Retype each record below word for word, pictures excluded.
▬▬▬
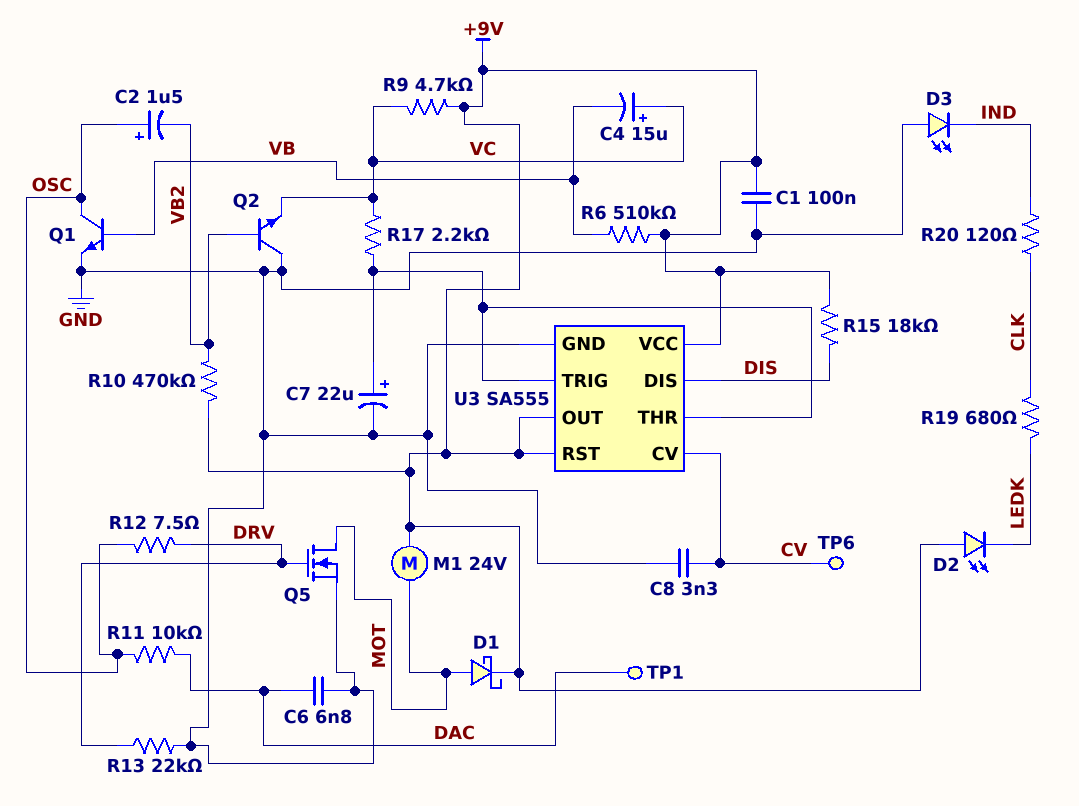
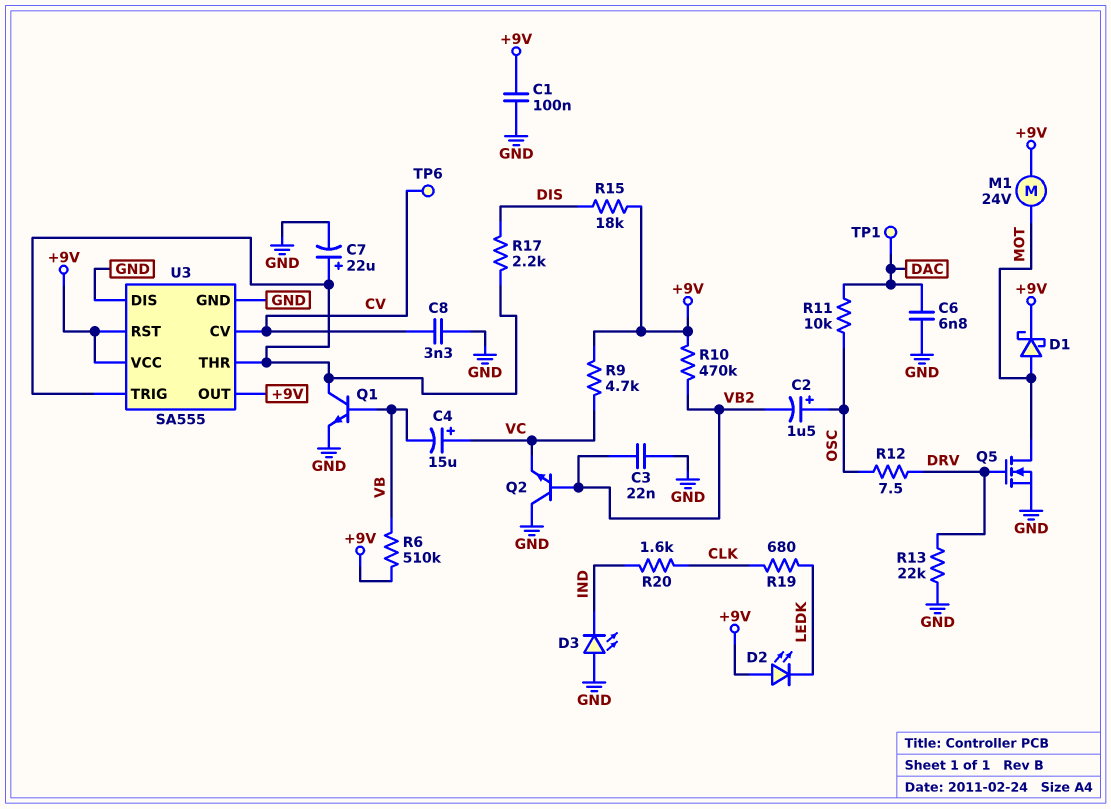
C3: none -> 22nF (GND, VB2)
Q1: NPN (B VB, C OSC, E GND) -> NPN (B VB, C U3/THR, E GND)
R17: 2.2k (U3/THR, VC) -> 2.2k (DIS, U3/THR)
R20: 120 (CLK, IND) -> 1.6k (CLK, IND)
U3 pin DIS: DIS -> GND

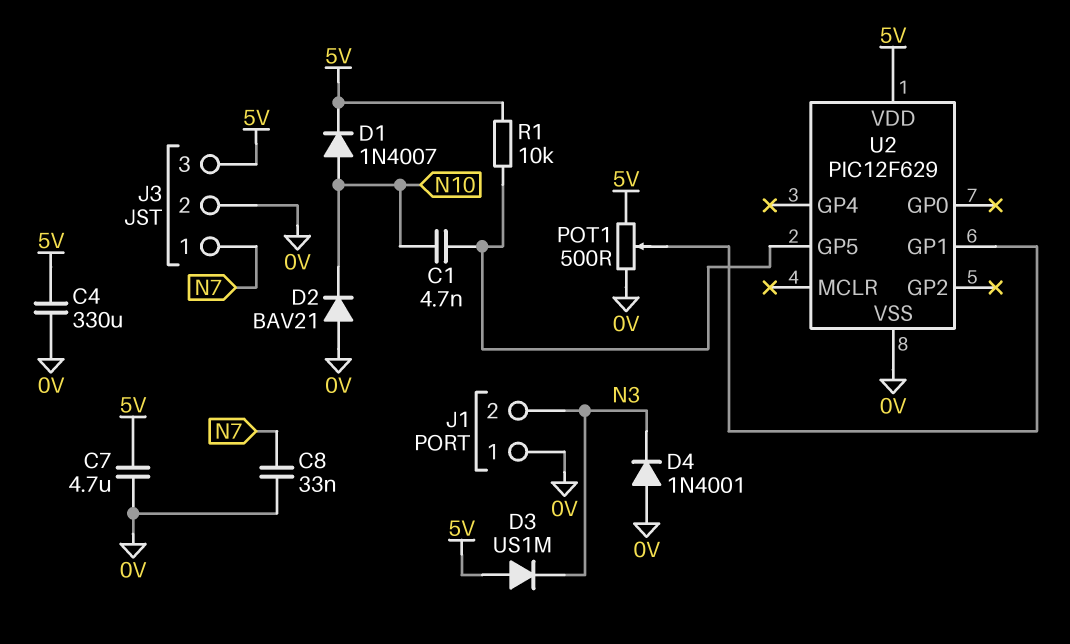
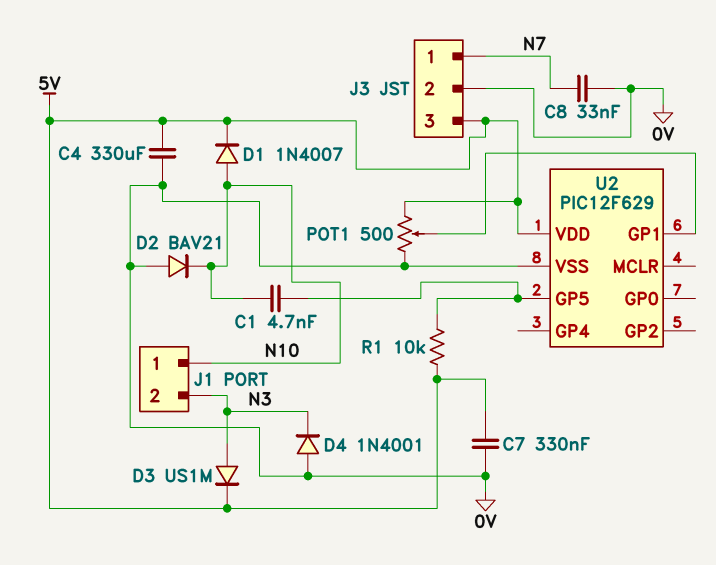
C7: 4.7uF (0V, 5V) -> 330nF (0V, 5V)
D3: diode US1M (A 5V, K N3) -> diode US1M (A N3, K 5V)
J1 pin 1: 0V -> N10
▬▬▬
== Exercise answer ==
C3: none -> 22nF (GND, VB2)
Q1: NPN (B VB, C OSC, E GND) -> NPN (B VB, C U3/THR, E GND)
R17: 2.2k (U3/THR, VC) -> 2.2k (DIS, U3/THR)
R20: 120 (CLK, IND) -> 1.6k (CLK, IND)
U3 pin DIS: DIS -> GND

C7: 4.7uF (0V, 5V) -> 330nF (0V, 5V)
D3: diode US1M (A 5V, K N3) -> diode US1M (A N3, K 5V)
J1 pin 1: 0V -> N10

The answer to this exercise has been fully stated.